**WHAT IS EXPECTED**
Please copy, exactly as written, the span from the first line below to the line that contains "yellow cross: (94, 132) -> (65, 76), moved", including both, and skip the pictures.

**RECORDS SHOWN**
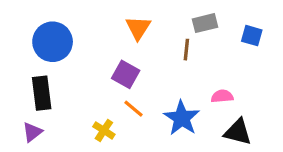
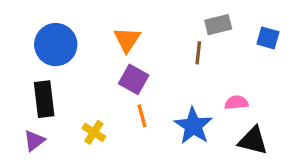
orange triangle: (138, 28) -> (127, 40), moved
orange line: (133, 109) -> (142, 116), turned 35
yellow cross: (104, 130) -> (94, 132), moved

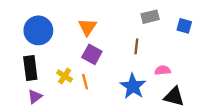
brown line: (198, 53) -> (136, 46), moved
orange line: (142, 116) -> (85, 82), moved
yellow cross: (94, 132) -> (65, 76), moved
purple triangle: (34, 141) -> (35, 97), moved

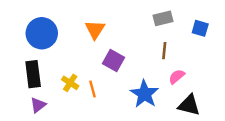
brown line: (136, 46) -> (164, 51), moved
purple square: (92, 54) -> (114, 60), moved
pink semicircle: (163, 70) -> (177, 77), turned -35

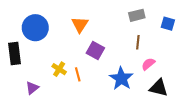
black rectangle: (33, 74) -> (15, 54), moved

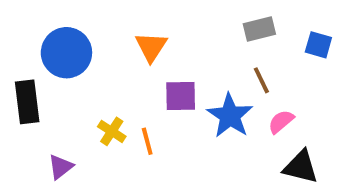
brown line: (138, 42) -> (261, 80), turned -32
purple square: (95, 50) -> (181, 96), turned -30
blue star: (121, 78) -> (230, 116), moved

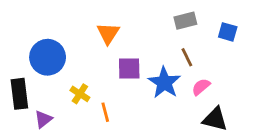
blue circle: (66, 53) -> (48, 57), moved
black rectangle: (27, 102) -> (19, 94), moved
orange line: (147, 141) -> (105, 112), moved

**RESPONSE TO THE EXERCISE**
orange triangle: (138, 28) -> (127, 40), moved
orange line: (133, 109) -> (142, 116), turned 35
yellow cross: (104, 130) -> (94, 132), moved

brown line: (198, 53) -> (136, 46), moved
orange line: (142, 116) -> (85, 82), moved
yellow cross: (94, 132) -> (65, 76), moved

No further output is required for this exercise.